Given data below:

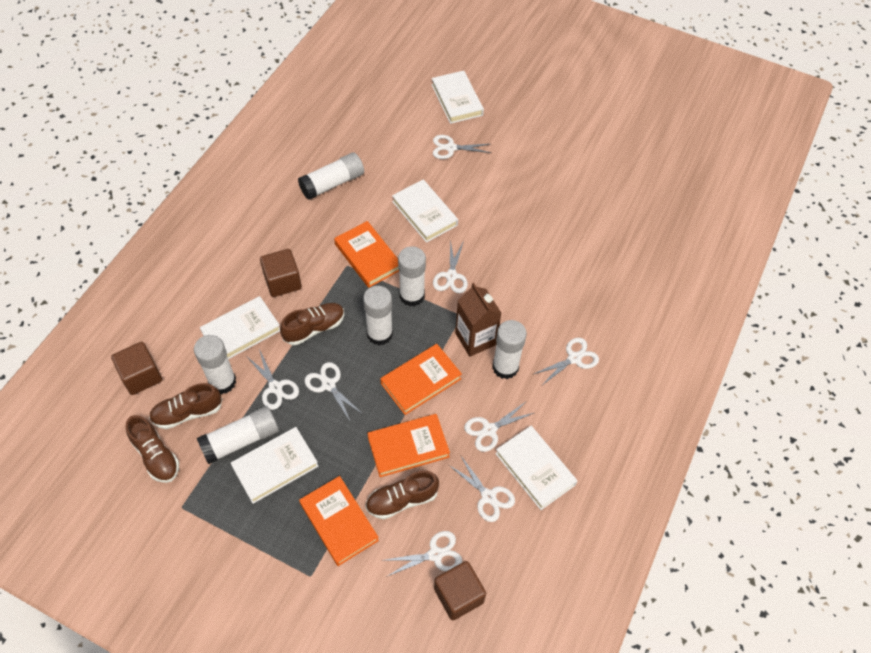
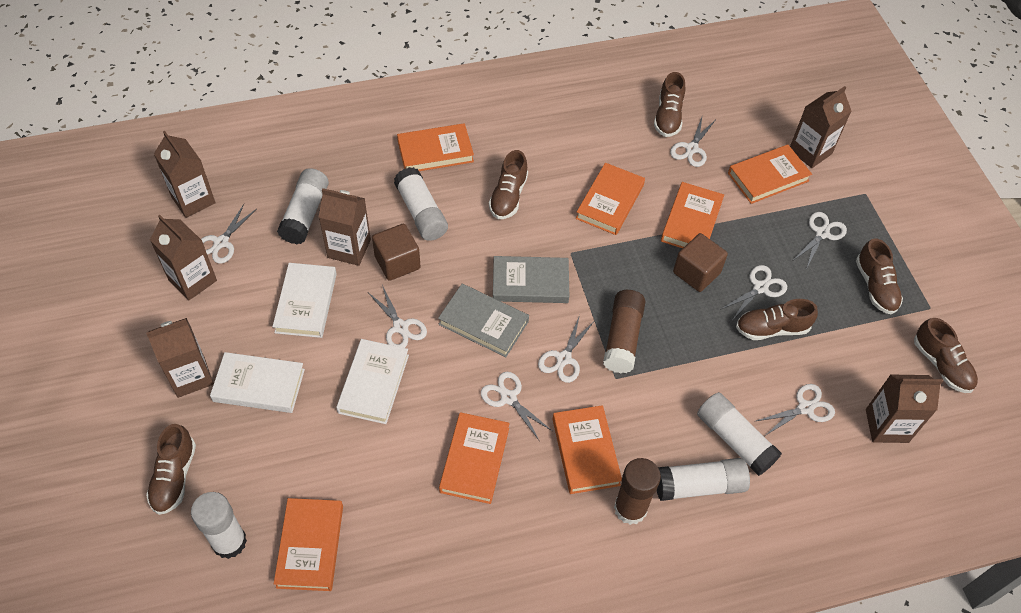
brown carton: [455,283,502,357] = 1 -> [146,318,214,398] [150,215,217,300] [154,131,216,218] [319,188,371,266] [790,86,851,168] [866,374,943,443] = 6
brown cube: [111,342,162,395] [260,249,302,297] [434,561,486,620] = 3 -> [372,224,421,281] [673,233,728,292] = 2
brown glue stick: none = 0 -> [603,290,646,373] [614,458,661,525] = 2
brown shoe: [126,415,179,483] [149,383,222,429] [280,303,344,345] [365,471,439,519] = 4 -> [146,424,196,515] [489,150,528,219] [654,72,685,137] [736,299,818,340] [856,238,903,314] [914,318,978,393] = 6
grey book: none = 0 -> [438,284,529,357] [493,256,569,303] = 2
orange book: [299,476,379,566] [334,221,399,288] [367,414,450,477] [380,344,462,415] = 4 -> [274,498,343,591] [397,123,474,171] [439,412,510,504] [552,405,622,494] [576,163,645,235] [661,182,724,248] [728,145,812,204] = 7
white book: [200,296,280,359] [231,427,319,504] [392,180,458,243] [431,71,484,124] [495,426,577,510] = 5 -> [210,352,305,413] [272,263,337,338] [336,339,409,424] = 3
white glue stick: [194,335,236,394] [197,406,279,464] [298,153,364,200] [363,286,393,346] [398,246,426,307] [492,320,527,379] = 6 -> [191,492,247,559] [277,168,329,244] [394,167,448,241] [657,458,750,501] [697,392,782,476] = 5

End of Given data.

◆ Exercise brief ◆
In the data above, how many lines contain the word "stick"? Write the number only.

◆ Task solution ◆
2